Colored object listings:
= Beginning of Section =

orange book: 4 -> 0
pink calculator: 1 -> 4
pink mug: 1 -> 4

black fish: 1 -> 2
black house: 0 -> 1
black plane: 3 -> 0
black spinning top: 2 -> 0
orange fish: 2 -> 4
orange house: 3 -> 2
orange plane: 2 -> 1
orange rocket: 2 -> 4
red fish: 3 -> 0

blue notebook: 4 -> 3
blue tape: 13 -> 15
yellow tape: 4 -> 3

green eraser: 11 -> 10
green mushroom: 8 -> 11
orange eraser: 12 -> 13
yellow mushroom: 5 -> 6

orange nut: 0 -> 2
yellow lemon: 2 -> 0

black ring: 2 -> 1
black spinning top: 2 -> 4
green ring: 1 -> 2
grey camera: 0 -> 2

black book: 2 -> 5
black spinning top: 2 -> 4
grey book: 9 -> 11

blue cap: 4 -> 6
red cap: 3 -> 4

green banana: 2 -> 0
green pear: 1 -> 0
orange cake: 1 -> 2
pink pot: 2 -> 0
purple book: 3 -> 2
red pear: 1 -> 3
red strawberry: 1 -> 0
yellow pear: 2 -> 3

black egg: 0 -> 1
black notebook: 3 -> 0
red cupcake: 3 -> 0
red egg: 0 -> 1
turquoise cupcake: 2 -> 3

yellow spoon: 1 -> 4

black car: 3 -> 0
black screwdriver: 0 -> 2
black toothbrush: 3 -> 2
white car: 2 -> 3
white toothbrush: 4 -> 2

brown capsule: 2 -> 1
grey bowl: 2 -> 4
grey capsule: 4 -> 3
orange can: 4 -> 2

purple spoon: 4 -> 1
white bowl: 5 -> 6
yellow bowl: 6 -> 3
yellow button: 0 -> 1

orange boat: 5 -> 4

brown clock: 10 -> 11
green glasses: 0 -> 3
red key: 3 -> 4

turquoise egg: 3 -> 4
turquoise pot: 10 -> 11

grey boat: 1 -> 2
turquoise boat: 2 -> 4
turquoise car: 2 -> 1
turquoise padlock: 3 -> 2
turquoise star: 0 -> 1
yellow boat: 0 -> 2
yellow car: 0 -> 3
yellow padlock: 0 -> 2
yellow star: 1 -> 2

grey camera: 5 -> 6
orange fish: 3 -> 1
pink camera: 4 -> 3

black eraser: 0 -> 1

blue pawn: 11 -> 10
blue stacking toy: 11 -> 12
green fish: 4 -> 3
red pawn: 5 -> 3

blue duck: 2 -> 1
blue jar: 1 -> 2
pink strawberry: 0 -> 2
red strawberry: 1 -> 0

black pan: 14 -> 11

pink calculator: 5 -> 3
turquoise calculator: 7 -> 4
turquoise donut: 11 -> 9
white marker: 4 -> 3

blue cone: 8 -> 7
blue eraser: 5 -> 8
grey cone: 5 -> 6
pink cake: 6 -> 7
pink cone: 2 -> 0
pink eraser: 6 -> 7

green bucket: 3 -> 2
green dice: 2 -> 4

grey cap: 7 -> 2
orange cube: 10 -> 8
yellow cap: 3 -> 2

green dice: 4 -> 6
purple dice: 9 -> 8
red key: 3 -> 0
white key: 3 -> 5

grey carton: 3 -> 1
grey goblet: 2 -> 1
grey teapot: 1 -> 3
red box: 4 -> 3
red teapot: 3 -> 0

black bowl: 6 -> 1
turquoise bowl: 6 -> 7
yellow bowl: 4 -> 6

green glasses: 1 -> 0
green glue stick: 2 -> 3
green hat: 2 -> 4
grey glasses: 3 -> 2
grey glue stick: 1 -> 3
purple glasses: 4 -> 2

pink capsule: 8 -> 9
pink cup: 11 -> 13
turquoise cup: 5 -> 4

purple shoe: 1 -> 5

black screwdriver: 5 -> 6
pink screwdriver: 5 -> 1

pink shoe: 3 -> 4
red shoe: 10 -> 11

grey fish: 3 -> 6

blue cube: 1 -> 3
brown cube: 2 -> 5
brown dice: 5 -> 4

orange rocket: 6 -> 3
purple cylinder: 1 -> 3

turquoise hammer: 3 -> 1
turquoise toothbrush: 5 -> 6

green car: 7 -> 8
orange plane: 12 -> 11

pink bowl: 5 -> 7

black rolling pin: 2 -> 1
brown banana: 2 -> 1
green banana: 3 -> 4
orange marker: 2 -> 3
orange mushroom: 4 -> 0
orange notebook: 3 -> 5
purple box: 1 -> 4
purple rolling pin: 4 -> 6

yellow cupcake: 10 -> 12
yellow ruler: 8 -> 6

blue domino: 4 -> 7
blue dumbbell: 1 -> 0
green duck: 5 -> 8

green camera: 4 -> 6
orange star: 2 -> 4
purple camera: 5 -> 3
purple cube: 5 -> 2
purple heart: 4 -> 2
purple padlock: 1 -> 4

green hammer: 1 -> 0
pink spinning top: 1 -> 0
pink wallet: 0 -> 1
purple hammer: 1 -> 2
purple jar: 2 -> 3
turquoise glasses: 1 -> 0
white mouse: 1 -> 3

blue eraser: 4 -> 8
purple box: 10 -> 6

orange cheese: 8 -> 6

= End of Section =

## Work to be completed
Every line of the data is to be printed again exactly.

## Written solution
orange book: 4 -> 0
pink calculator: 1 -> 4
pink mug: 1 -> 4

black fish: 1 -> 2
black house: 0 -> 1
black plane: 3 -> 0
black spinning top: 2 -> 0
orange fish: 2 -> 4
orange house: 3 -> 2
orange plane: 2 -> 1
orange rocket: 2 -> 4
red fish: 3 -> 0

blue notebook: 4 -> 3
blue tape: 13 -> 15
yellow tape: 4 -> 3

green eraser: 11 -> 10
green mushroom: 8 -> 11
orange eraser: 12 -> 13
yellow mushroom: 5 -> 6

orange nut: 0 -> 2
yellow lemon: 2 -> 0

black ring: 2 -> 1
black spinning top: 2 -> 4
green ring: 1 -> 2
grey camera: 0 -> 2

black book: 2 -> 5
black spinning top: 2 -> 4
grey book: 9 -> 11

blue cap: 4 -> 6
red cap: 3 -> 4

green banana: 2 -> 0
green pear: 1 -> 0
orange cake: 1 -> 2
pink pot: 2 -> 0
purple book: 3 -> 2
red pear: 1 -> 3
red strawberry: 1 -> 0
yellow pear: 2 -> 3

black egg: 0 -> 1
black notebook: 3 -> 0
red cupcake: 3 -> 0
red egg: 0 -> 1
turquoise cupcake: 2 -> 3

yellow spoon: 1 -> 4

black car: 3 -> 0
black screwdriver: 0 -> 2
black toothbrush: 3 -> 2
white car: 2 -> 3
white toothbrush: 4 -> 2

brown capsule: 2 -> 1
grey bowl: 2 -> 4
grey capsule: 4 -> 3
orange can: 4 -> 2

purple spoon: 4 -> 1
white bowl: 5 -> 6
yellow bowl: 6 -> 3
yellow button: 0 -> 1

orange boat: 5 -> 4

brown clock: 10 -> 11
green glasses: 0 -> 3
red key: 3 -> 4

turquoise egg: 3 -> 4
turquoise pot: 10 -> 11

grey boat: 1 -> 2
turquoise boat: 2 -> 4
turquoise car: 2 -> 1
turquoise padlock: 3 -> 2
turquoise star: 0 -> 1
yellow boat: 0 -> 2
yellow car: 0 -> 3
yellow padlock: 0 -> 2
yellow star: 1 -> 2

grey camera: 5 -> 6
orange fish: 3 -> 1
pink camera: 4 -> 3

black eraser: 0 -> 1

blue pawn: 11 -> 10
blue stacking toy: 11 -> 12
green fish: 4 -> 3
red pawn: 5 -> 3

blue duck: 2 -> 1
blue jar: 1 -> 2
pink strawberry: 0 -> 2
red strawberry: 1 -> 0

black pan: 14 -> 11

pink calculator: 5 -> 3
turquoise calculator: 7 -> 4
turquoise donut: 11 -> 9
white marker: 4 -> 3

blue cone: 8 -> 7
blue eraser: 5 -> 8
grey cone: 5 -> 6
pink cake: 6 -> 7
pink cone: 2 -> 0
pink eraser: 6 -> 7

green bucket: 3 -> 2
green dice: 2 -> 4

grey cap: 7 -> 2
orange cube: 10 -> 8
yellow cap: 3 -> 2

green dice: 4 -> 6
purple dice: 9 -> 8
red key: 3 -> 0
white key: 3 -> 5

grey carton: 3 -> 1
grey goblet: 2 -> 1
grey teapot: 1 -> 3
red box: 4 -> 3
red teapot: 3 -> 0

black bowl: 6 -> 1
turquoise bowl: 6 -> 7
yellow bowl: 4 -> 6

green glasses: 1 -> 0
green glue stick: 2 -> 3
green hat: 2 -> 4
grey glasses: 3 -> 2
grey glue stick: 1 -> 3
purple glasses: 4 -> 2

pink capsule: 8 -> 9
pink cup: 11 -> 13
turquoise cup: 5 -> 4

purple shoe: 1 -> 5

black screwdriver: 5 -> 6
pink screwdriver: 5 -> 1

pink shoe: 3 -> 4
red shoe: 10 -> 11

grey fish: 3 -> 6

blue cube: 1 -> 3
brown cube: 2 -> 5
brown dice: 5 -> 4

orange rocket: 6 -> 3
purple cylinder: 1 -> 3

turquoise hammer: 3 -> 1
turquoise toothbrush: 5 -> 6

green car: 7 -> 8
orange plane: 12 -> 11

pink bowl: 5 -> 7

black rolling pin: 2 -> 1
brown banana: 2 -> 1
green banana: 3 -> 4
orange marker: 2 -> 3
orange mushroom: 4 -> 0
orange notebook: 3 -> 5
purple box: 1 -> 4
purple rolling pin: 4 -> 6

yellow cupcake: 10 -> 12
yellow ruler: 8 -> 6

blue domino: 4 -> 7
blue dumbbell: 1 -> 0
green duck: 5 -> 8

green camera: 4 -> 6
orange star: 2 -> 4
purple camera: 5 -> 3
purple cube: 5 -> 2
purple heart: 4 -> 2
purple padlock: 1 -> 4

green hammer: 1 -> 0
pink spinning top: 1 -> 0
pink wallet: 0 -> 1
purple hammer: 1 -> 2
purple jar: 2 -> 3
turquoise glasses: 1 -> 0
white mouse: 1 -> 3

blue eraser: 4 -> 8
purple box: 10 -> 6

orange cheese: 8 -> 6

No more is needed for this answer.